_Exercise requirements_
Work out the number of lines below containing the word "brown" and give nothing besides it.
------ Supplied material
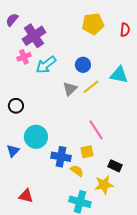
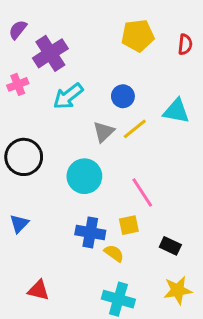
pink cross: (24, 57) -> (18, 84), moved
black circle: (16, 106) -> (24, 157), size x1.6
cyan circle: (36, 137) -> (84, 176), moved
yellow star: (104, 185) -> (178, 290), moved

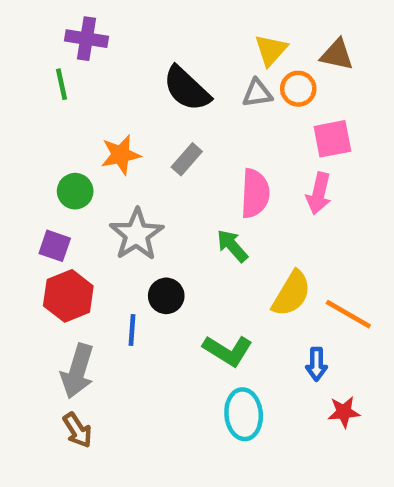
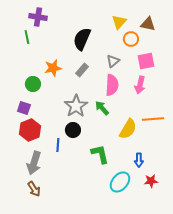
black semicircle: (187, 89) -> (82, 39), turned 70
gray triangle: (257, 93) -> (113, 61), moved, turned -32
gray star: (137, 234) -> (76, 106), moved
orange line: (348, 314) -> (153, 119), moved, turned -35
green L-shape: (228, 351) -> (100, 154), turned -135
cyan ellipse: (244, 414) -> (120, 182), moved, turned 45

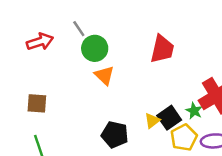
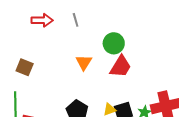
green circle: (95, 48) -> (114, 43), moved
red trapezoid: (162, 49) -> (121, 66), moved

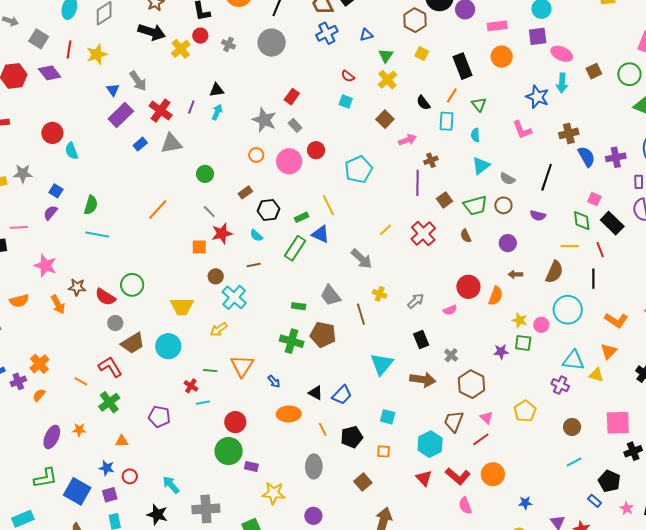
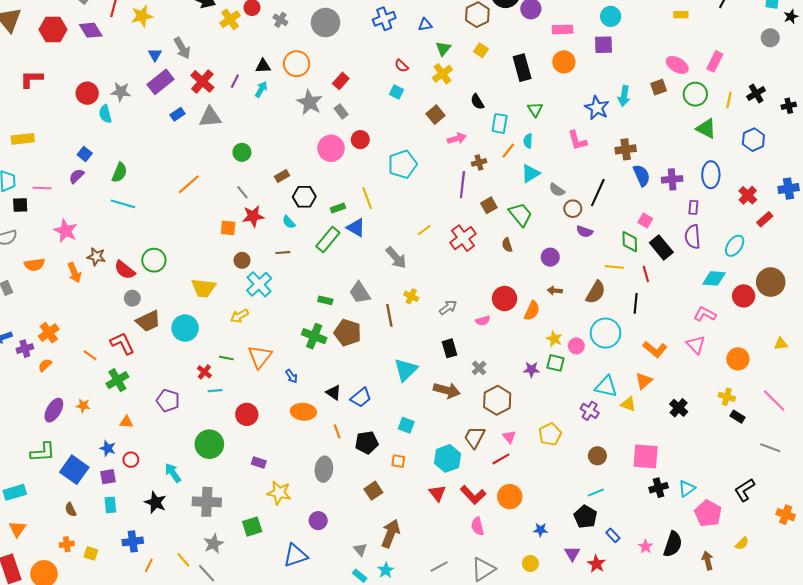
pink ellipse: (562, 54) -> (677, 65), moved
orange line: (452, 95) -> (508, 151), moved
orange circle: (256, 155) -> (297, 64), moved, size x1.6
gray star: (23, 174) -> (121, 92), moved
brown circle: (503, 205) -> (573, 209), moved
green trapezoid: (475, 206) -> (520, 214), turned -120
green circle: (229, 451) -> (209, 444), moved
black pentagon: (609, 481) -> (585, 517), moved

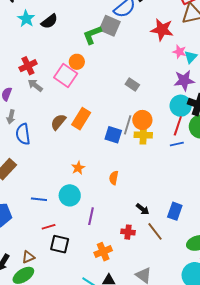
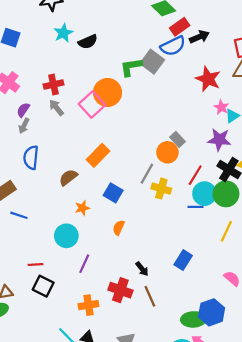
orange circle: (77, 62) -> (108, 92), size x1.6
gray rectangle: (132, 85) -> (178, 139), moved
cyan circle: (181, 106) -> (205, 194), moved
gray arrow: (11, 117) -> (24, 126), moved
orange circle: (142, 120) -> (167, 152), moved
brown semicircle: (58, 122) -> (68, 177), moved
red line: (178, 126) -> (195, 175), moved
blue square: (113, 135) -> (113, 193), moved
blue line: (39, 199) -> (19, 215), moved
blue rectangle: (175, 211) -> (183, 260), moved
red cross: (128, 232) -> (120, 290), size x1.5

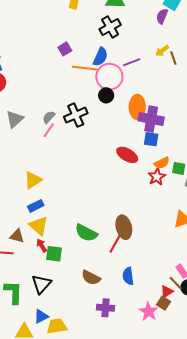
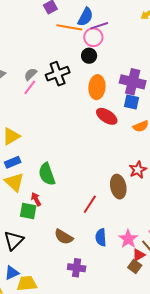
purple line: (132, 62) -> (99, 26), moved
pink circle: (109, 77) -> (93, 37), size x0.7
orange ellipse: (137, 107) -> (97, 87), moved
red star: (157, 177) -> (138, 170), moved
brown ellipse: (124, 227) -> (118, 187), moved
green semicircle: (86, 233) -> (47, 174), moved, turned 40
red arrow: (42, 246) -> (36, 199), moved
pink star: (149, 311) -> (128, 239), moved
------------
_Result of the exercise_
3